● Extracted entries:
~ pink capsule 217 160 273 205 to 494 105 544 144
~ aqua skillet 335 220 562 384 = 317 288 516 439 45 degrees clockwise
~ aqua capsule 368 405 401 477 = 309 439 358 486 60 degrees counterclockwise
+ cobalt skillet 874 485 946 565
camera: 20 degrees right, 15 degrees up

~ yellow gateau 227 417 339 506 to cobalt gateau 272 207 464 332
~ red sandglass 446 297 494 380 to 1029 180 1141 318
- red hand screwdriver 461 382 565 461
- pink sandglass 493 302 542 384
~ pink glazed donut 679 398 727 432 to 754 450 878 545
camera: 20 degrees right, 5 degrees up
==
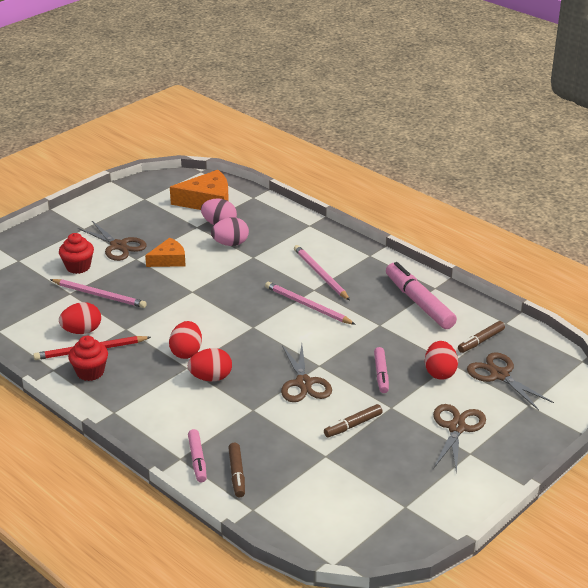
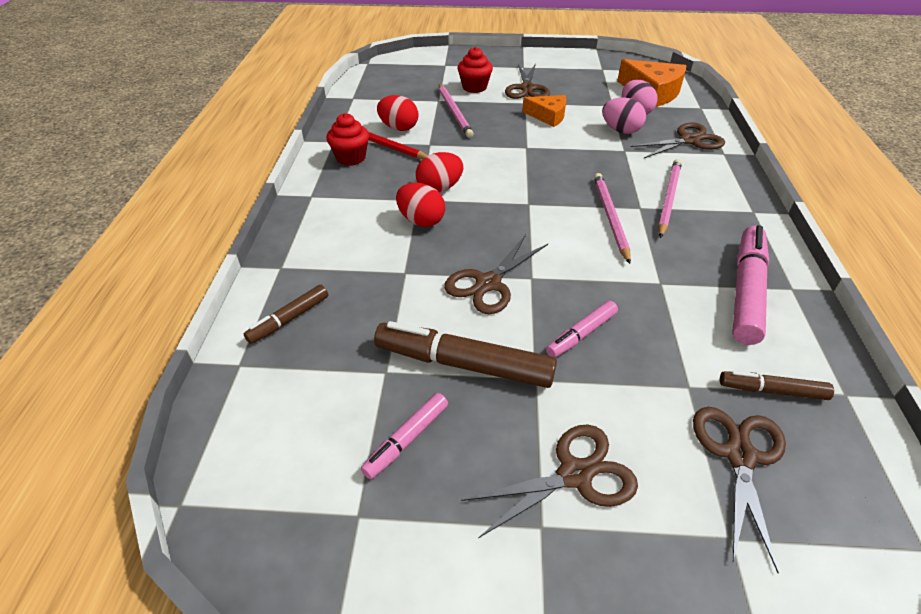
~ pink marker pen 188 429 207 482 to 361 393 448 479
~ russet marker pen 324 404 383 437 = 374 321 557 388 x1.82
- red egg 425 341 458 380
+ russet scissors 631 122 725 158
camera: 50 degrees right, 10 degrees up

● What you should do: All that is needed is a number: how many lines in the data above contain the string "skillet".

● Result of this exercise: 2